Return each line of the data that contains the string "with". Matching is case-sensitive.

:: EXCERPTED RECORDS

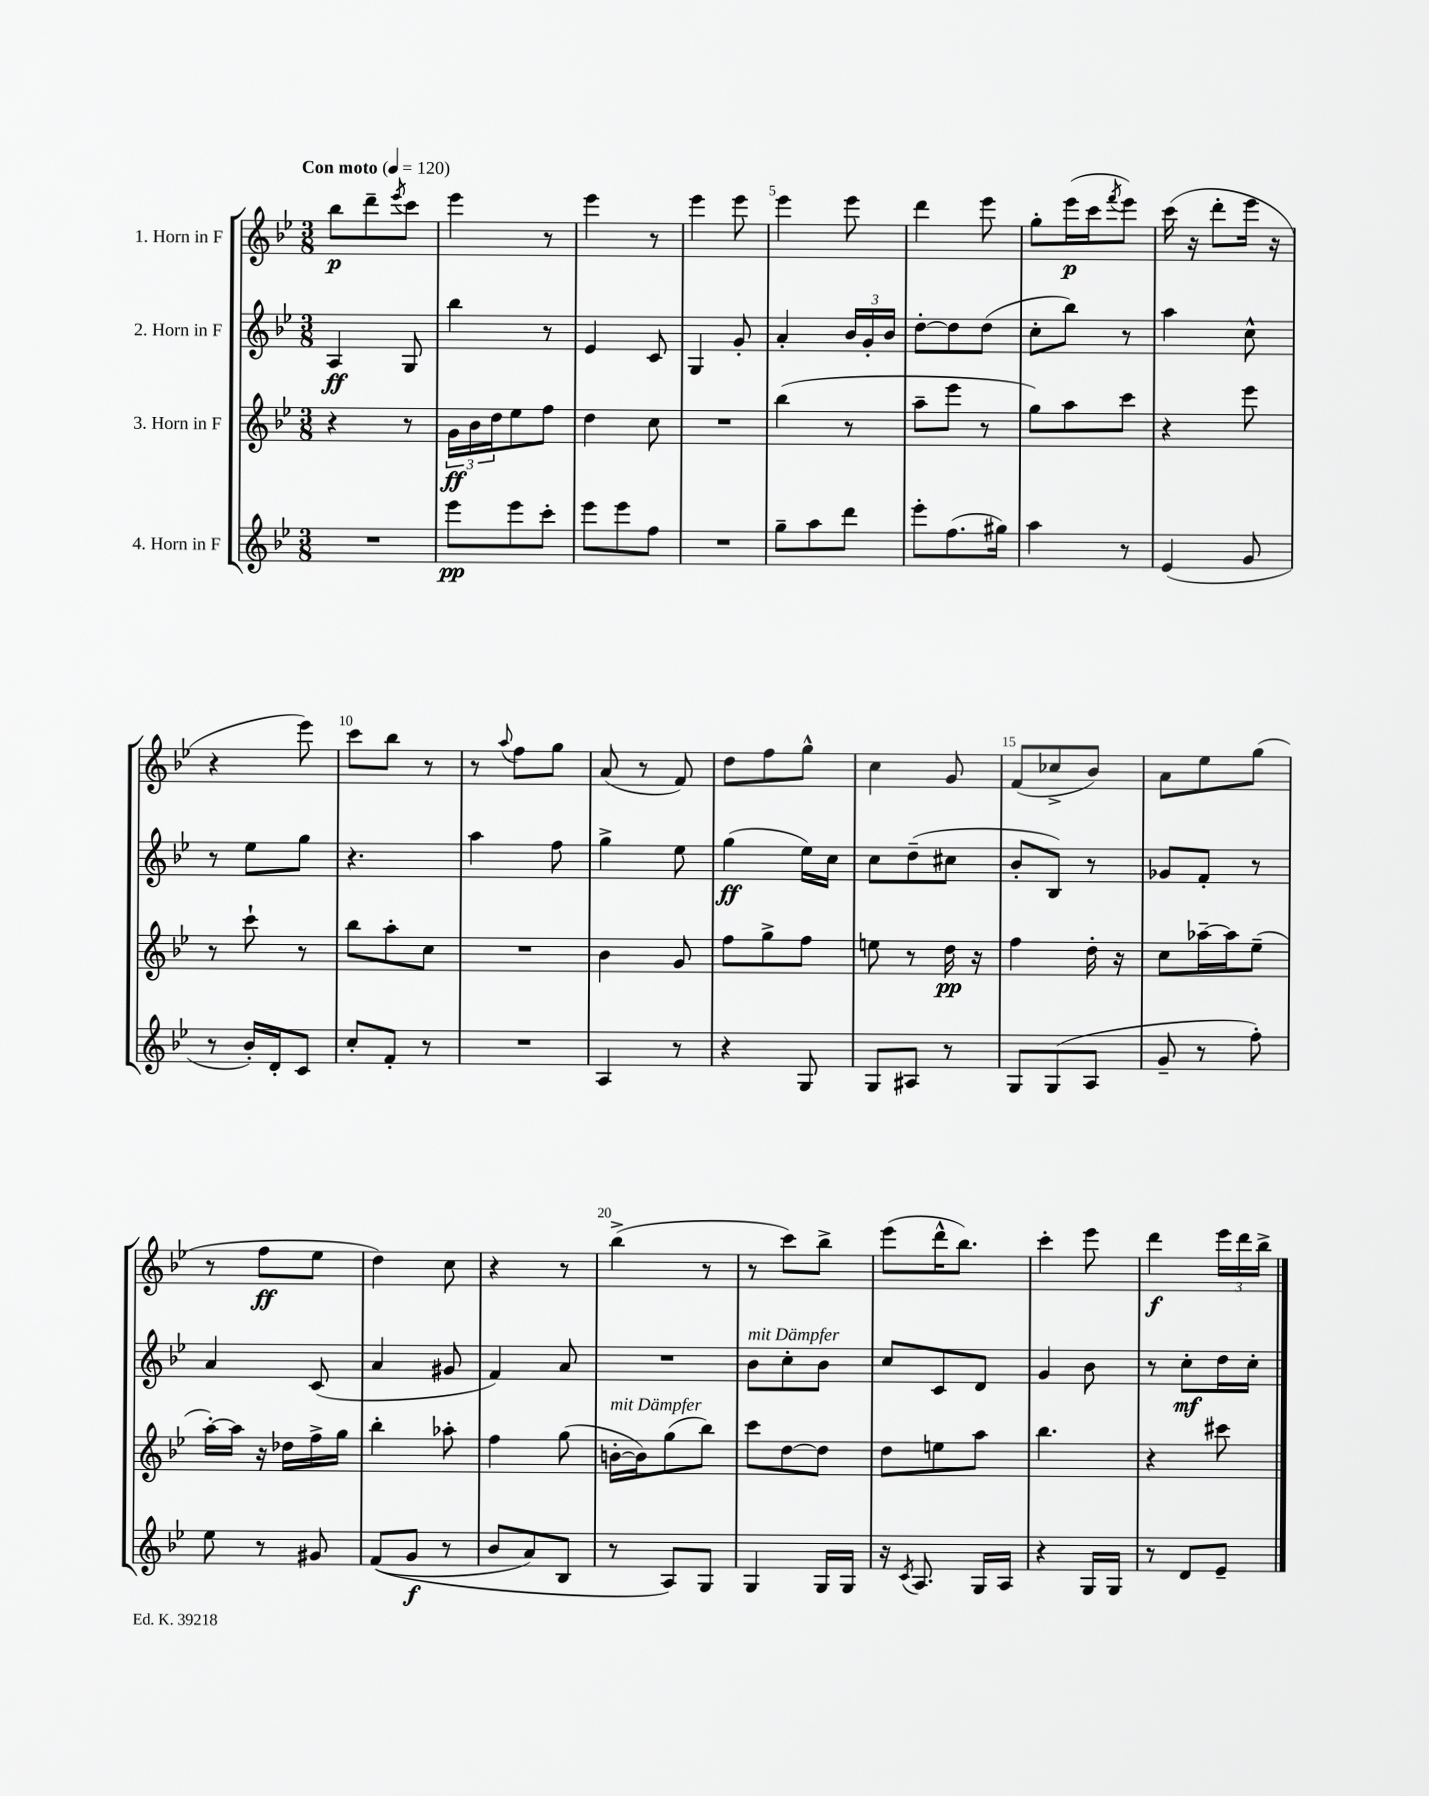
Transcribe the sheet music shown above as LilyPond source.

<<
\new StaffGroup <<
\new Staff = "s0" \with { instrumentName = "1. Horn in F" } {
    \clef treble \key bes \major \numericTimeSignature \time 3/8 \tempo "Con moto" 4 = 120
    bes''8\p d'''8-- \acciaccatura { ees'''8 } c'''8 |
    ees'''4 r8 |
    ees'''4 r8 |
    ees'''4 ees'''8 |
    ees'''4 ees'''8 |
    d'''4 ees'''8 |
    g''8-. ees'''16\p( c'''16 \acciaccatura { f'''8 } ees'''8) |
    c'''16( r16 d'''8-. ees'''16 r16 |
    r4 ees'''8) |
    c'''8 bes''8 r8 |
    r8 \appoggiatura { a''8 } f''8 g''8 |
    a'8( r8 f'8) |
    d''8 f''8 g''8-^ |
    c''4 g'8 |
    f'8( ces''8-> bes'8) |
    a'8 ees''8 g''8( |
    r8 f''8\ff ees''8 |
    d''4) c''8 |
    r4 r8 |
    bes''4->( r8 |
    r8 c'''8) bes''8-> |
    ees'''8( d'''16-^ bes''8.) |
    c'''4-. ees'''8 |
    d'''4\f \tuplet 3/2 { ees'''16 d'''16 bes''16-> } \bar "|." |
}
\new Staff = "s1" \with { instrumentName = "2. Horn in F" } {
    \clef treble \key bes \major \numericTimeSignature \time 3/8
    a4\ff g8 |
    bes''4 r8 |
    ees'4 c'8 |
    g4 g'8-. |
    a'4-. \tuplet 3/2 { bes'16 g'16-. bes'16 } |
    d''8~-. d''8 d''8( |
    c''8-. bes''8) r8 |
    a''4 c''8-^ |
    r8 ees''8 g''8 |
    r4. |
    a''4 f''8 |
    g''4-> ees''8 |
    g''4\ff( ees''16) c''16 |
    c''8 d''8--( cis''8 |
    bes'8-. bes8) r8 |
    ges'8 f'8-. r8 |
    a'4 c'8( |
    a'4 gis'8 |
    f'4) a'8 |
    R4. |
    bes'8^\markup { \italic "mit Dämpfer" } c''8-. bes'8 |
    c''8 c'8 d'8 |
    g'4 bes'8 |
    r8 c''8-.\mf d''16 c''16-. \bar "|." |
}
\new Staff = "s2" \with { instrumentName = "3. Horn in F" } {
    \clef treble \key bes \major \numericTimeSignature \time 3/8
    r4 r8 |
    \tuplet 3/2 { g'16\ff bes'16 d''16 } ees''8 f''8 |
    d''4 c''8 |
    R4. |
    bes''4( r8 |
    a''8-- ees'''8 r8 |
    g''8) a''8 c'''8 |
    r4 ees'''8 |
    r8 c'''8-! r8 |
    bes''8 a''8-. c''8 |
    R4. |
    bes'4 g'8 |
    f''8 g''8-> f''8 |
    e''8 r8 d''16\pp r16 |
    f''4 d''16-. r16 |
    c''8 aes''16~-- aes''16 ees''8--( |
    a''16~-.) a''16 r16 des''16 f''16-> g''16 |
    bes''4-. aes''8-. |
    f''4 g''8( |
    b'16~-.^\markup { \italic "mit Dämpfer" } b'16) g''8( bes''8) |
    c'''8 d''8~ d''8 |
    d''8 e''8 a''8 |
    bes''4. |
    r4 cis'''8 \bar "|." |
}
\new Staff = "s3" \with { instrumentName = "4. Horn in F" } {
    \clef treble \key bes \major \numericTimeSignature \time 3/8
    R4. |
    ees'''8\pp ees'''8 c'''8-. |
    ees'''8 ees'''8 f''8 |
    R4. |
    g''8-- a''8 d'''8 |
    ees'''8-. f''8.( gis''16) |
    a''4 r8 |
    ees'4( g'8 |
    r8 bes'16-.) d'16-. c'8 |
    c''8-. f'8-. r8 |
    R4. |
    a4 r8 |
    r4 g8 |
    g8 ais8 r8 |
    g8 g8( a8 |
    g'8-- r8 f''8-.) |
    ees''8 r8 gis'8 |
    f'8(\( g'8\f r8 |
    bes'8 a'8) bes8 |
    r8 a8\) g8 |
    g4 g16 g16 |
    r16 \acciaccatura { c'8 } a8. g16 a16 |
    r4 g16 g16 |
    r8 d'8 ees'8-- \bar "|." |
}
>>
>>
\layout { \context { \Score \override BarNumber.break-visibility = ##(#f #t #t) barNumberVisibility = #(every-nth-bar-number-visible 5) } }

::::

* _ANSWER TO THE EXERCISE_
\new Staff = "s0" \with { instrumentName = "1. Horn in F" } {
\new Staff = "s1" \with { instrumentName = "2. Horn in F" } {
\new Staff = "s2" \with { instrumentName = "3. Horn in F" } {
\new Staff = "s3" \with { instrumentName = "4. Horn in F" } {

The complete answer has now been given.